→ **PROBLEM REQUIREMENTS**
Each line from the one with "orange L-shape: (129, 230)" through the last line of the material is to be printed exactly; no other line and no picture belongs in the copy.
- Opening Delimiter -
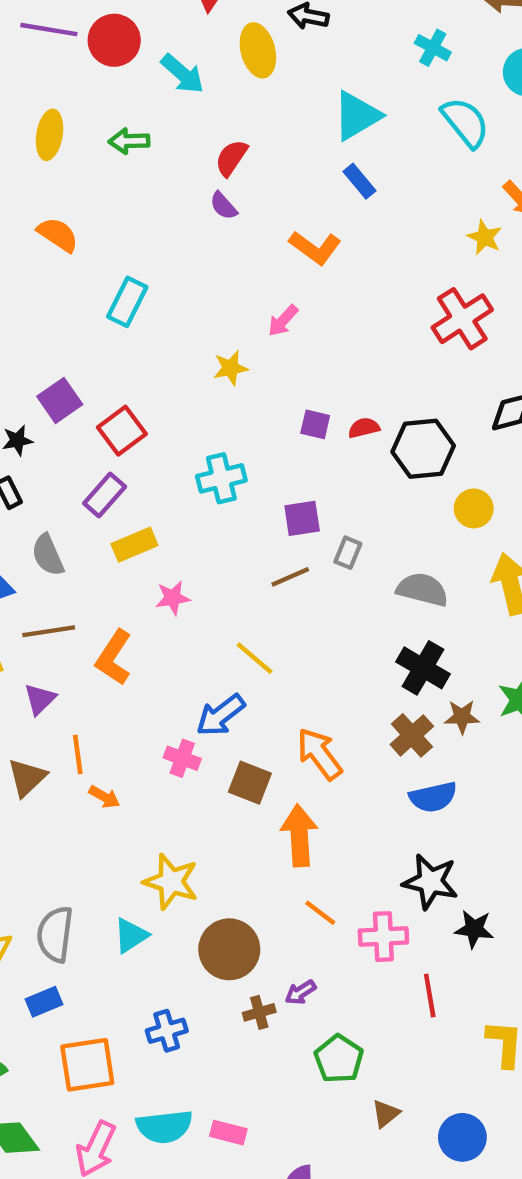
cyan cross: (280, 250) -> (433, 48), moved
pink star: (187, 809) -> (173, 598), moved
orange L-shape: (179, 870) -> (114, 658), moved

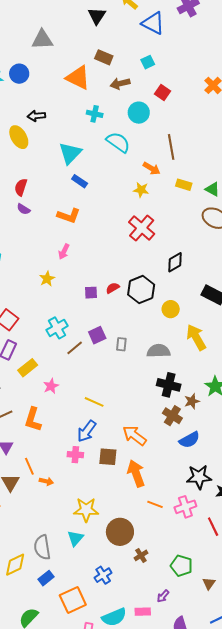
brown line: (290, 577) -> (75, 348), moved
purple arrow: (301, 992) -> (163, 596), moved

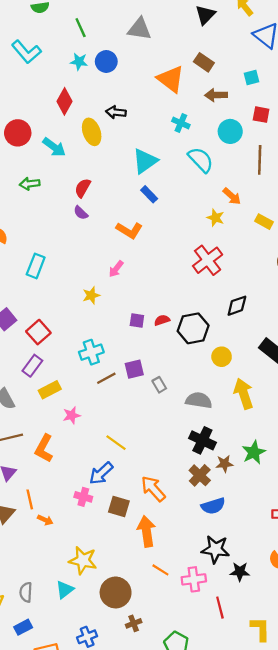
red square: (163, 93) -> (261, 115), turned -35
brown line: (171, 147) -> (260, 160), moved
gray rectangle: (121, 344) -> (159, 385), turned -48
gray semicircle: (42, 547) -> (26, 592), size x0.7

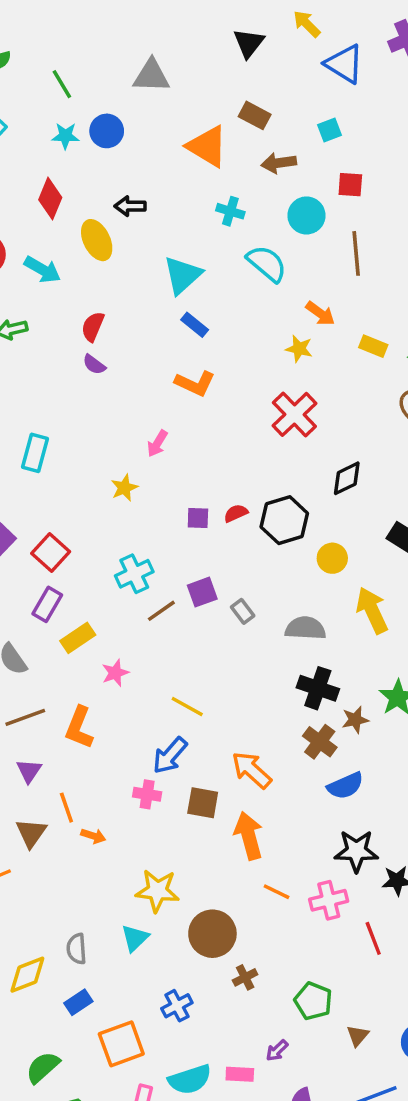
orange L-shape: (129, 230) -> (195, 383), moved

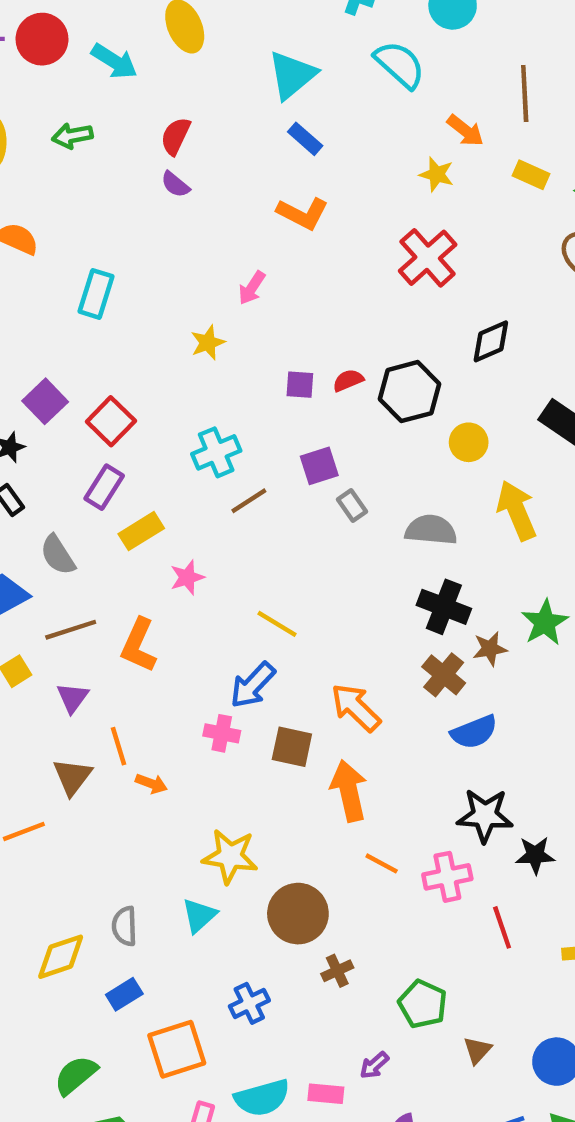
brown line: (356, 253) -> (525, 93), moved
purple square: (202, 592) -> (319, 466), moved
- Closing Delimiter -
→ **RESULT FOR THIS TASK**
orange L-shape: (129, 230) -> (195, 383), moved

brown line: (356, 253) -> (525, 93), moved
purple square: (202, 592) -> (319, 466), moved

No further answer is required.